▸ Data section
-----

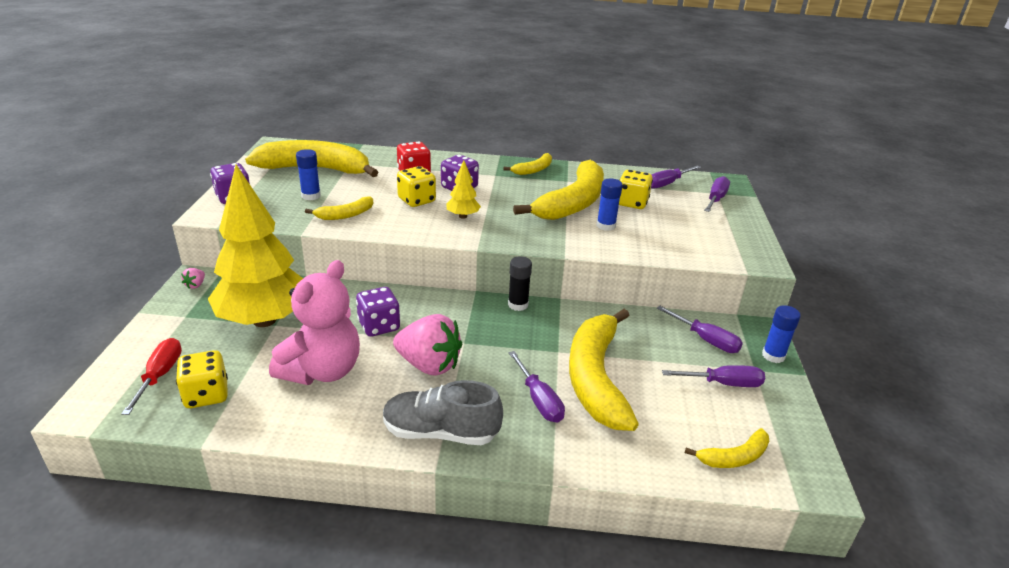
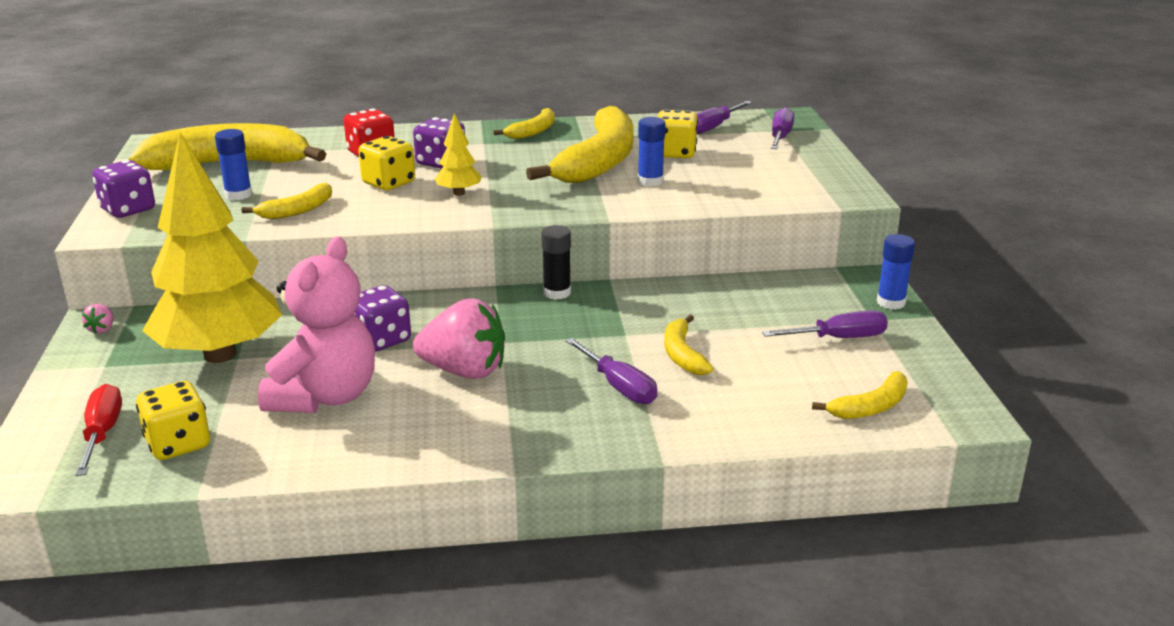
camera: 10 degrees left, 5 degrees down
(440, 432) = (506, 436): grey shoe -> none
(596, 378) = (682, 354): yellow banana -> yellow banana, size x0.47
(705, 340) = (805, 297): purple screwdriver -> none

-----

▸ What you should do
A copy of each line above that holds the word "none" is the expected answer.

▸ Output of the exercise
(440, 432) = (506, 436): grey shoe -> none
(705, 340) = (805, 297): purple screwdriver -> none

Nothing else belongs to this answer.